Copy out, word for word, the lines from the start of the data below through the line containing "move | orange-coloured", and no others.
+ + + + + + +
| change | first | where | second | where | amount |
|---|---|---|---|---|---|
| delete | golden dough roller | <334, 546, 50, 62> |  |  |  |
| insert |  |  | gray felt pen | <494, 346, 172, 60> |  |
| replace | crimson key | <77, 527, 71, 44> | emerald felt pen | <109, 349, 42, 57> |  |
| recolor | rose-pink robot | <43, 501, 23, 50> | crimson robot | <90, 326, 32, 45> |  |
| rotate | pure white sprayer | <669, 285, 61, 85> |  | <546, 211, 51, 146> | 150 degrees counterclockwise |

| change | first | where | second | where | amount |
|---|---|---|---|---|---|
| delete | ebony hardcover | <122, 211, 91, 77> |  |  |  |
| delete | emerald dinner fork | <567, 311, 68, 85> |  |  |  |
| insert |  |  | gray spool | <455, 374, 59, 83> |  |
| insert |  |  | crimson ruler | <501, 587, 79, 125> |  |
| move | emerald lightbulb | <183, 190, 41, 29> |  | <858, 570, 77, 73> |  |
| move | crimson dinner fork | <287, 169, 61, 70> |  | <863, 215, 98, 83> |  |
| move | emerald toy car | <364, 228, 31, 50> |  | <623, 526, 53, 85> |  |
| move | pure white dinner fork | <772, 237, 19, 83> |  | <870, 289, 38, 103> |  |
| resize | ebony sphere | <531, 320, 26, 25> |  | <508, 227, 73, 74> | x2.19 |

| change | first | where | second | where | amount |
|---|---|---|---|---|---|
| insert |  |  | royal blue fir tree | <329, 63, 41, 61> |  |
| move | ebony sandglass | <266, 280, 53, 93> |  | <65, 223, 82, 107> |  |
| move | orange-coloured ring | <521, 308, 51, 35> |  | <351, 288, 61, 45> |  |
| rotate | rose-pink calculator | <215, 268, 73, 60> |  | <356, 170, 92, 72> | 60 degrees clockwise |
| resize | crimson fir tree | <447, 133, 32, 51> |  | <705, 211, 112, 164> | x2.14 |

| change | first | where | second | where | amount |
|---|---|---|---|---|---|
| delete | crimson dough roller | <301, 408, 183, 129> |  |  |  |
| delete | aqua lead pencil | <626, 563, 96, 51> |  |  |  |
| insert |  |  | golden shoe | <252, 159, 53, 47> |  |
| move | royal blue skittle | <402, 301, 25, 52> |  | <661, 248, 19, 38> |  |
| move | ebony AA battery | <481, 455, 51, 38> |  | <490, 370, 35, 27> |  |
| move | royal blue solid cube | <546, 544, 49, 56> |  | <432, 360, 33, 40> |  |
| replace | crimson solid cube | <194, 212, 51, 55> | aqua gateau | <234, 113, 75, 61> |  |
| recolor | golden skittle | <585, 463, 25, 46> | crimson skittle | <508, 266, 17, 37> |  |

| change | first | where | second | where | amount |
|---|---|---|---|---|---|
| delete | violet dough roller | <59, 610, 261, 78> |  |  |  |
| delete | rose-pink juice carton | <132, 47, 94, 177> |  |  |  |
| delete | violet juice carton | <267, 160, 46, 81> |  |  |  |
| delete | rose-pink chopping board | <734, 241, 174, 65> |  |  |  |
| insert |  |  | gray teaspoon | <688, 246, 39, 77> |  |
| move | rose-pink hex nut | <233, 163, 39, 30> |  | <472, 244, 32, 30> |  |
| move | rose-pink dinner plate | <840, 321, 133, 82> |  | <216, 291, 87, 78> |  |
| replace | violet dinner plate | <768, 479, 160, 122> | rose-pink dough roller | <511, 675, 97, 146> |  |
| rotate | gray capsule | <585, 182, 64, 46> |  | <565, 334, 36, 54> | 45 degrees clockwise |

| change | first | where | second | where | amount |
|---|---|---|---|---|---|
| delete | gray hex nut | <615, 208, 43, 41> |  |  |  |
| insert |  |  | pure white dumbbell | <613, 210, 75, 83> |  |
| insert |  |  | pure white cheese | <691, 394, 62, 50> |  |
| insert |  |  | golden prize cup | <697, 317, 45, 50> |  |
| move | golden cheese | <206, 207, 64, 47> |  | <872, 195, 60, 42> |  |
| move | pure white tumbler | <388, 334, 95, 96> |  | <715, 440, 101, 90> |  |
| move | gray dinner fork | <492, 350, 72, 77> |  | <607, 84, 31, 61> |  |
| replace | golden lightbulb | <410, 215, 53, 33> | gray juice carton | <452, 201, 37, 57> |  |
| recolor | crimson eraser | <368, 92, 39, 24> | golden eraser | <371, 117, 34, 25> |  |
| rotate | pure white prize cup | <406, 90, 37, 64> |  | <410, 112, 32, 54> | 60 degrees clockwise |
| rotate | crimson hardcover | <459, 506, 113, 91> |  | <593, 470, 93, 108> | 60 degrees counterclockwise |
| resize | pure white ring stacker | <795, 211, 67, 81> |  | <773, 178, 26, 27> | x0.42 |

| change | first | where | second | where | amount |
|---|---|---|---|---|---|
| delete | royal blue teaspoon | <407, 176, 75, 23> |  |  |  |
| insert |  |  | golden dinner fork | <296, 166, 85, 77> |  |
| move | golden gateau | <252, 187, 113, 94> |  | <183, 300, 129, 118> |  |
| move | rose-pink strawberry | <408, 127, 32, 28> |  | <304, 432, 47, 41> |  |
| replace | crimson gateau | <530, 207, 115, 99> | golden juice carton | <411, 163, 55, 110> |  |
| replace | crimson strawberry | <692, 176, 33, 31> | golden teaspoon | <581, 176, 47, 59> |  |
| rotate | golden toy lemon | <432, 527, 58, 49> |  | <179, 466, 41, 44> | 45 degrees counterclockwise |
+ + + + + + +
* **REPLY**:
| change | first | where | second | where | amount |
|---|---|---|---|---|---|
| delete | golden dough roller | <334, 546, 50, 62> |  |  |  |
| insert |  |  | gray felt pen | <494, 346, 172, 60> |  |
| replace | crimson key | <77, 527, 71, 44> | emerald felt pen | <109, 349, 42, 57> |  |
| recolor | rose-pink robot | <43, 501, 23, 50> | crimson robot | <90, 326, 32, 45> |  |
| rotate | pure white sprayer | <669, 285, 61, 85> |  | <546, 211, 51, 146> | 150 degrees counterclockwise |

| change | first | where | second | where | amount |
|---|---|---|---|---|---|
| delete | ebony hardcover | <122, 211, 91, 77> |  |  |  |
| delete | emerald dinner fork | <567, 311, 68, 85> |  |  |  |
| insert |  |  | gray spool | <455, 374, 59, 83> |  |
| insert |  |  | crimson ruler | <501, 587, 79, 125> |  |
| move | emerald lightbulb | <183, 190, 41, 29> |  | <858, 570, 77, 73> |  |
| move | crimson dinner fork | <287, 169, 61, 70> |  | <863, 215, 98, 83> |  |
| move | emerald toy car | <364, 228, 31, 50> |  | <623, 526, 53, 85> |  |
| move | pure white dinner fork | <772, 237, 19, 83> |  | <870, 289, 38, 103> |  |
| resize | ebony sphere | <531, 320, 26, 25> |  | <508, 227, 73, 74> | x2.19 |

| change | first | where | second | where | amount |
|---|---|---|---|---|---|
| insert |  |  | royal blue fir tree | <329, 63, 41, 61> |  |
| move | ebony sandglass | <266, 280, 53, 93> |  | <65, 223, 82, 107> |  |
| move | orange-coloured ring | <521, 308, 51, 35> |  | <351, 288, 61, 45> |  |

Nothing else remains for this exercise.